- [Prompt]:
In the data below, which lines contain "bottle"? List them by copying each one.

- [Provided information]:

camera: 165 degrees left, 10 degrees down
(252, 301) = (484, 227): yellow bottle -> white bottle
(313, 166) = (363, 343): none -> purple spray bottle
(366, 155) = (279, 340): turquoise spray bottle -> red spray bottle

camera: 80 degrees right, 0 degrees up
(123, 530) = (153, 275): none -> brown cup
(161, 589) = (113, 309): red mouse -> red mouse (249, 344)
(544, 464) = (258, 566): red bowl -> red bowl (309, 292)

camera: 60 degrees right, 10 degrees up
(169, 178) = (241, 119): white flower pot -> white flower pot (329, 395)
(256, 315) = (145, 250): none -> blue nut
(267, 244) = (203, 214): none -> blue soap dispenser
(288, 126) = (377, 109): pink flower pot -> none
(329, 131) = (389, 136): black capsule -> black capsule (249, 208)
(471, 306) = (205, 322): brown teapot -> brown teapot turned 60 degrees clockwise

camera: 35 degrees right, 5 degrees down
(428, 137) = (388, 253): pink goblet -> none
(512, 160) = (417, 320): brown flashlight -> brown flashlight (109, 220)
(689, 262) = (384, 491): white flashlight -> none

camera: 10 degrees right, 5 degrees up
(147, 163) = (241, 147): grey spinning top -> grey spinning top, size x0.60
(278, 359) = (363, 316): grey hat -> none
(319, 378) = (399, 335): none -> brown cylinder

- [Exercise result]:
(252, 301) = (484, 227): yellow bottle -> white bottle
(313, 166) = (363, 343): none -> purple spray bottle
(366, 155) = (279, 340): turquoise spray bottle -> red spray bottle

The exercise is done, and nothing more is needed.